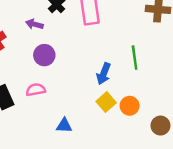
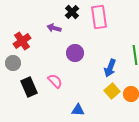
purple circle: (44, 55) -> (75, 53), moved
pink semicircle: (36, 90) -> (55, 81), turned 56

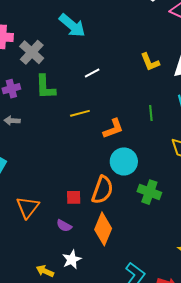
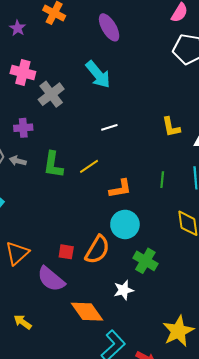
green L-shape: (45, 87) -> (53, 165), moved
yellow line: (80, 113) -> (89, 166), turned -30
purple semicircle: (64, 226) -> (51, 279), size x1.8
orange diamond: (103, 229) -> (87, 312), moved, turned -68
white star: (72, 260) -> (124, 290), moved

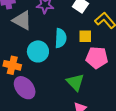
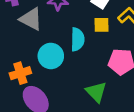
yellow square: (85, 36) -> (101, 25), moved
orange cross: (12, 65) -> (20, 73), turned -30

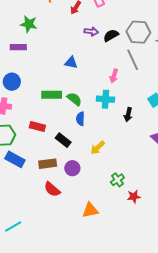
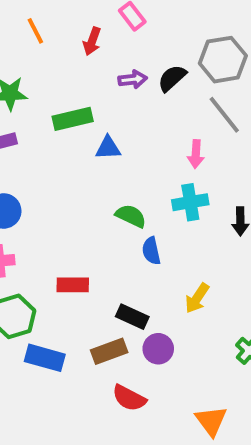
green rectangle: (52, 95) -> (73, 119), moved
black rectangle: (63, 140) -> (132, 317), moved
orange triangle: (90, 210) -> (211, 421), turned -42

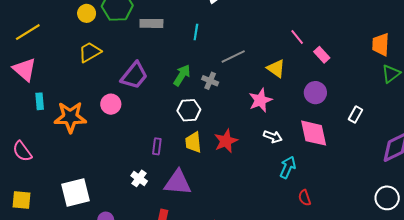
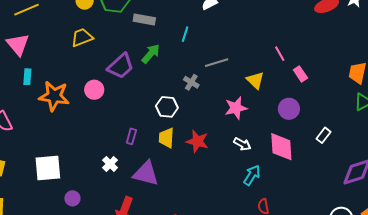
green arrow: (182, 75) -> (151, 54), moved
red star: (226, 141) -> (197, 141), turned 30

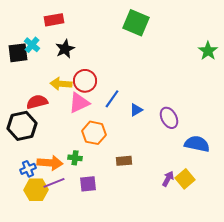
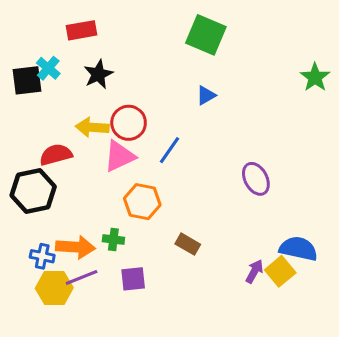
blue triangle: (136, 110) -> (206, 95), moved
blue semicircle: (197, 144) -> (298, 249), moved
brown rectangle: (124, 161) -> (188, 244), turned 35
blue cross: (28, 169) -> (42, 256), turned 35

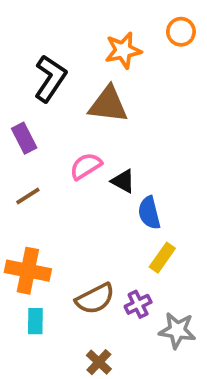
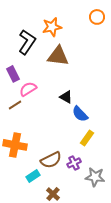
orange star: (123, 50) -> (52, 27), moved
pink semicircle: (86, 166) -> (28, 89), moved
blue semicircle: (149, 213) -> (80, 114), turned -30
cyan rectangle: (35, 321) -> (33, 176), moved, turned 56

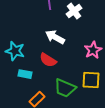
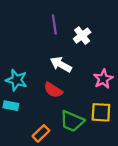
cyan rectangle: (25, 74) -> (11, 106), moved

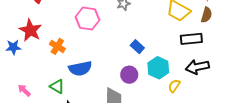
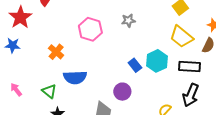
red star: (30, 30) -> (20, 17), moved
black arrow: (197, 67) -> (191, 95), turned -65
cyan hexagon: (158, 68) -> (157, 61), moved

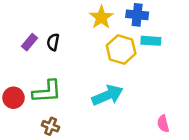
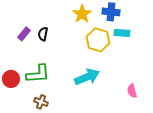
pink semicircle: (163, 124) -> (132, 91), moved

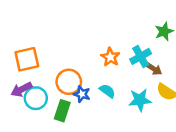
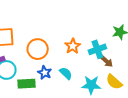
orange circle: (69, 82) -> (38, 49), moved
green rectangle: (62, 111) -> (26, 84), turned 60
...
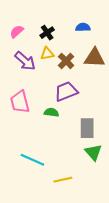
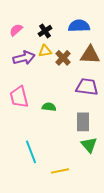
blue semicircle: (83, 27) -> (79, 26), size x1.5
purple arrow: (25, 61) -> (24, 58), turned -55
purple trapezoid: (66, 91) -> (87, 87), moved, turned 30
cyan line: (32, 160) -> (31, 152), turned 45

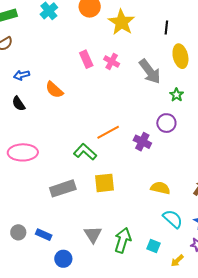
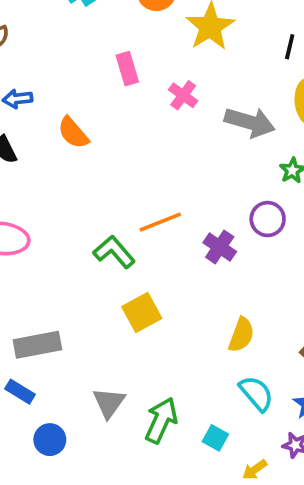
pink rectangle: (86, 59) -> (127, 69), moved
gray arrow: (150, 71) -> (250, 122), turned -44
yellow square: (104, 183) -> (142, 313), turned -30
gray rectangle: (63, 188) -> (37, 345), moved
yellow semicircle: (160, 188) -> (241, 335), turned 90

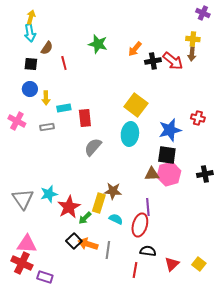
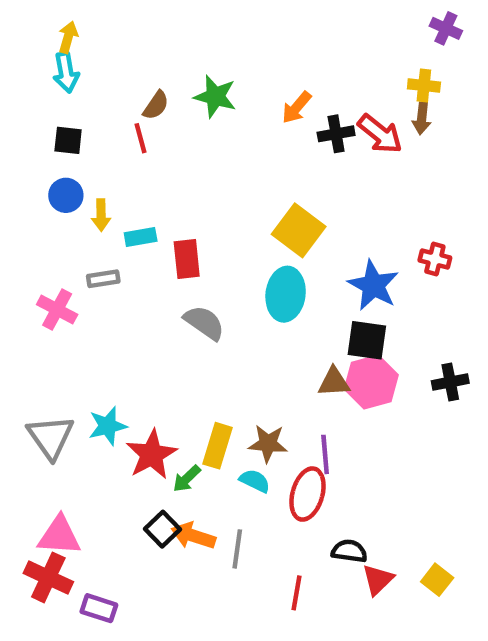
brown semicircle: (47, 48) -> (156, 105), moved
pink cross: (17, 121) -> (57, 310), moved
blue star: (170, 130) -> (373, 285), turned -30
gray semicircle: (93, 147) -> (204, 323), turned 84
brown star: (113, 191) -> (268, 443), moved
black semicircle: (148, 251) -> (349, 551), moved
* * *
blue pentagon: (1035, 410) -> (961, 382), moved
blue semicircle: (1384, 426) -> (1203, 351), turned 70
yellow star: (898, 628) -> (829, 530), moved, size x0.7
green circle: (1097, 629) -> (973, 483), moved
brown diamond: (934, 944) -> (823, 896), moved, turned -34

• [WORK REQUEST] Nothing but the lines above from the line with "pink semicircle: (163, 124)" up to and including the line with "green rectangle: (62, 111)" should be returned, exactly as written and without pictures.

• [COMPLETED EXERCISE]
pink semicircle: (163, 124) -> (132, 91), moved

orange circle: (69, 82) -> (38, 49), moved
green rectangle: (62, 111) -> (26, 84), turned 60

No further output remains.